*** Begin section ***
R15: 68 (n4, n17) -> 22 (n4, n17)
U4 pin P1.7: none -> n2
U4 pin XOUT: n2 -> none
*** End section ***
*** Begin section ***
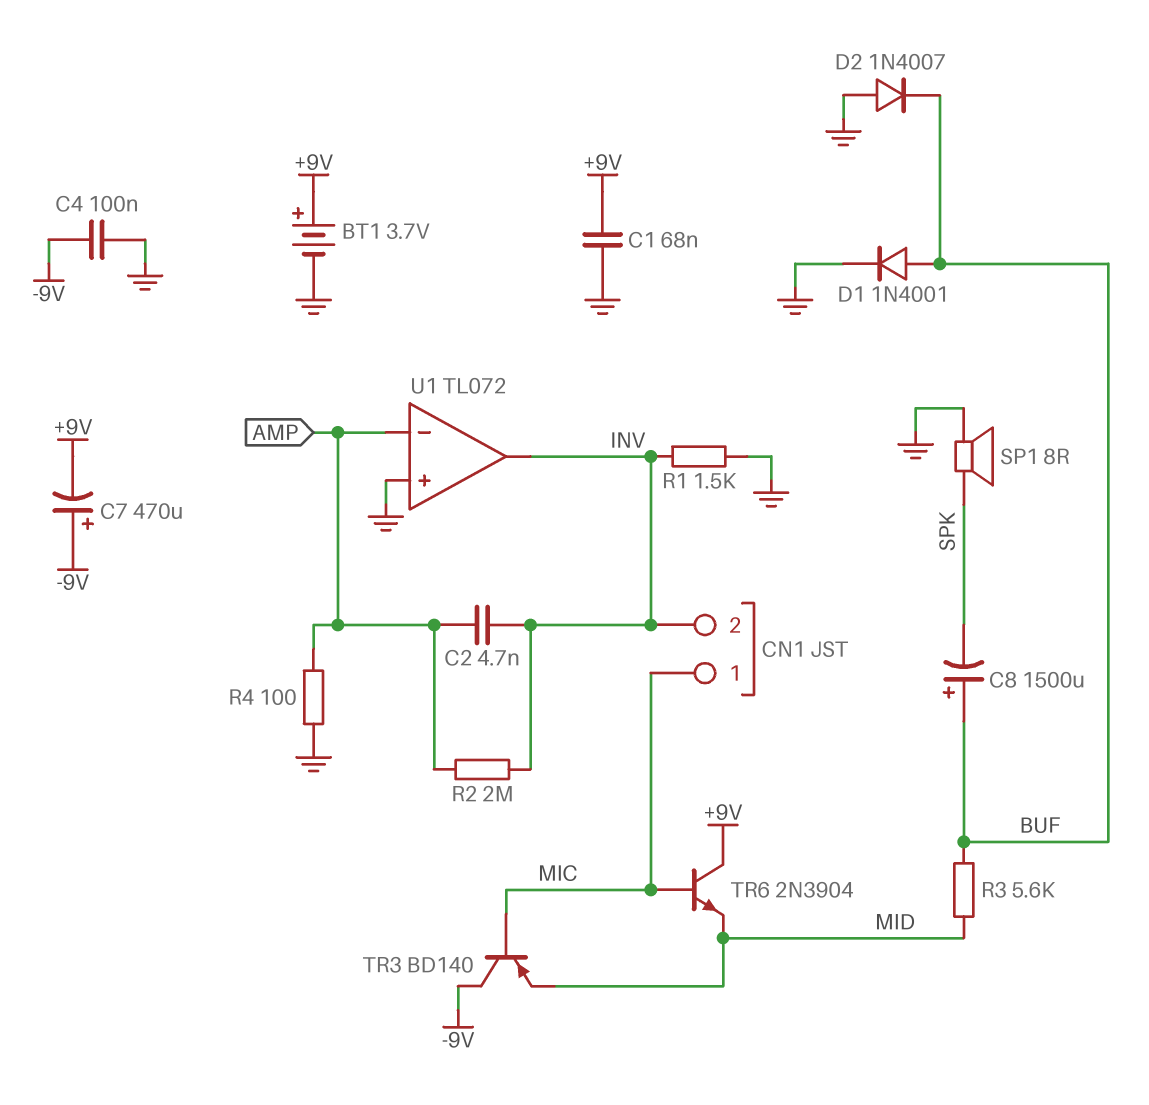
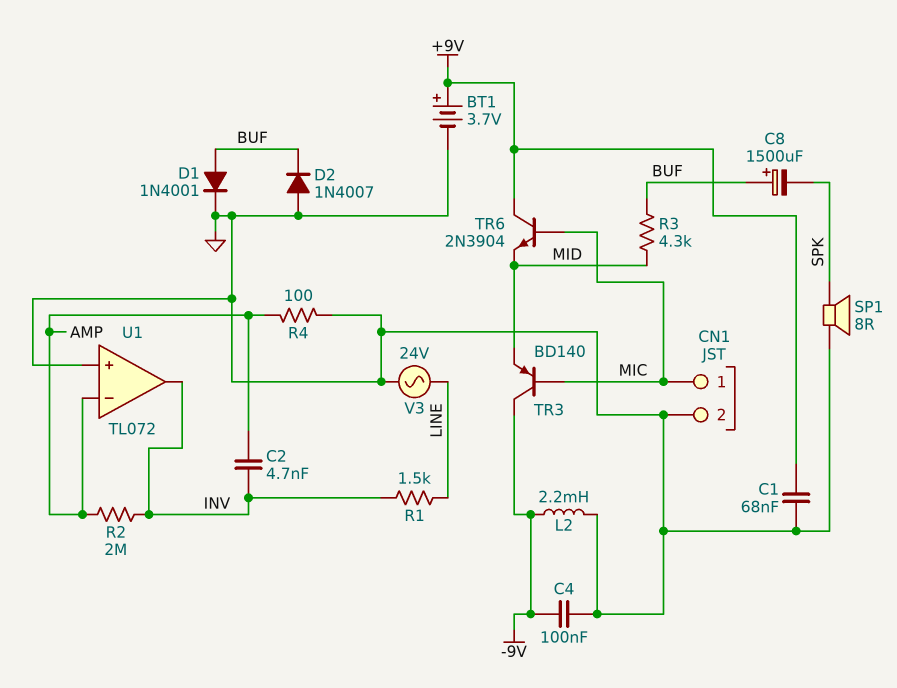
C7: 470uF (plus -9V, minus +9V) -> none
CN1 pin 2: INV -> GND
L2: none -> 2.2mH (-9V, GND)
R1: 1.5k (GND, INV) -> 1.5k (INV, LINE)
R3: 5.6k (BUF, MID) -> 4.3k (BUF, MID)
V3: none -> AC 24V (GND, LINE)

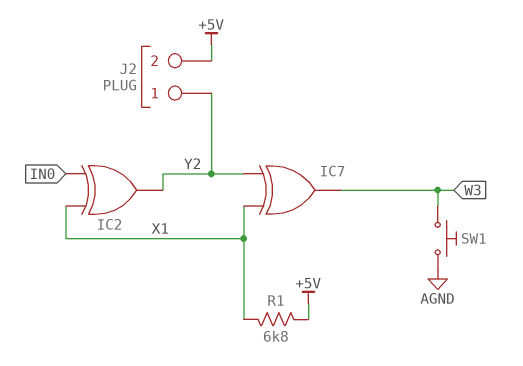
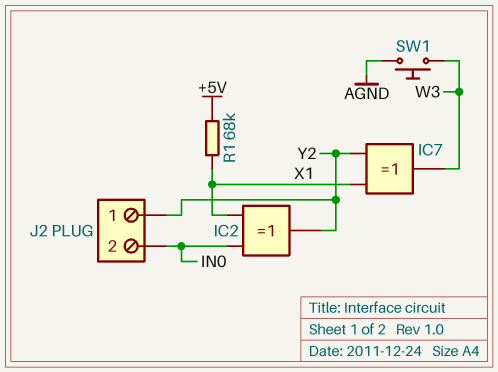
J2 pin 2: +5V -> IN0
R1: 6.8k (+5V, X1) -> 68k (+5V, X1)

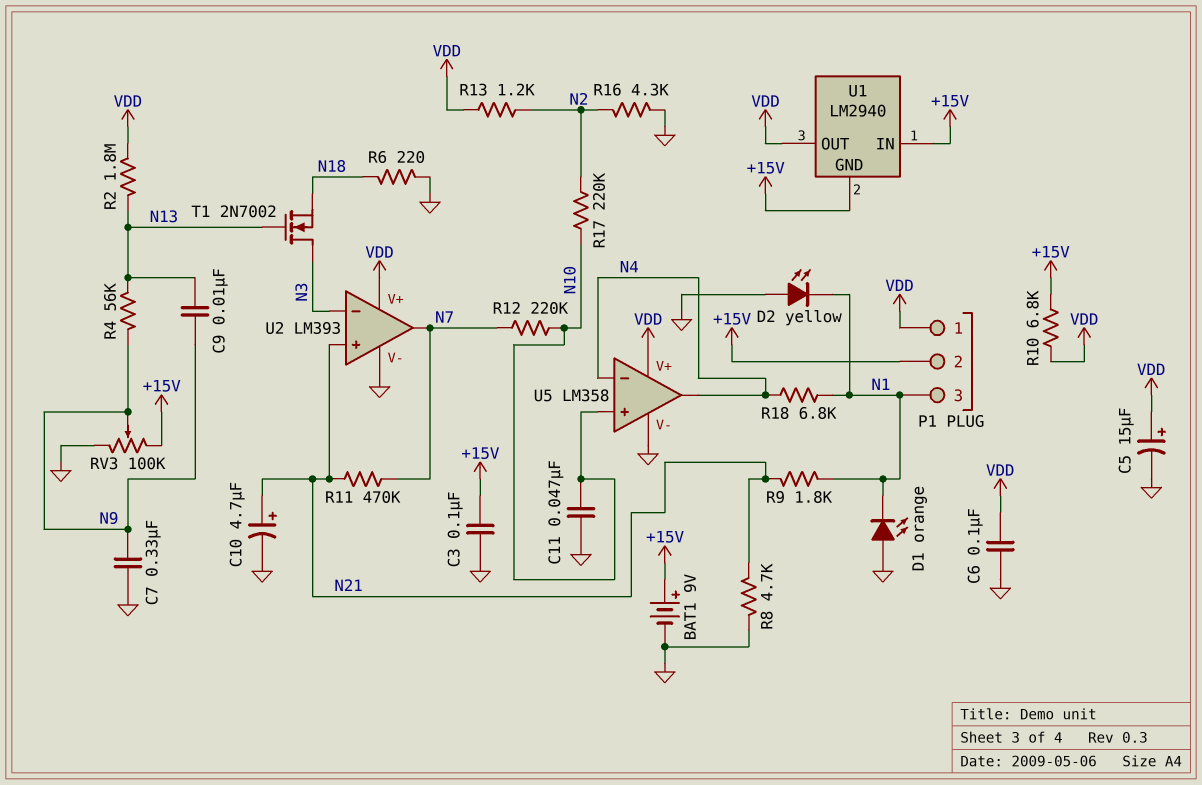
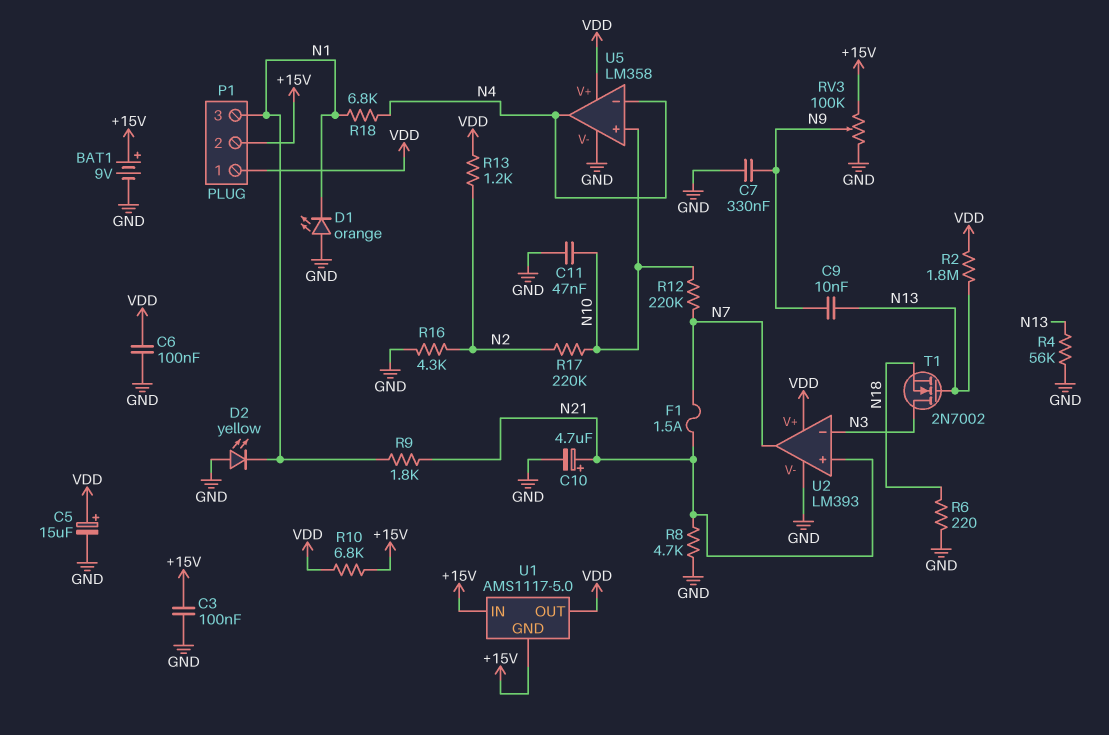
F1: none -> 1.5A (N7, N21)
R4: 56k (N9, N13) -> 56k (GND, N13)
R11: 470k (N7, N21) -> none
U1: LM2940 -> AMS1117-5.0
*** End section ***
--- Task to complete ---
Copy word for word the lines of the records above from the one with "R1: 6.8k (+5V, X1) -> 68k (+5V, X1)" up to and including the one with "U1: LM2940 -> AMS1117-5.0". Skip the pictures.

--- Written answer ---
R1: 6.8k (+5V, X1) -> 68k (+5V, X1)

F1: none -> 1.5A (N7, N21)
R4: 56k (N9, N13) -> 56k (GND, N13)
R11: 470k (N7, N21) -> none
U1: LM2940 -> AMS1117-5.0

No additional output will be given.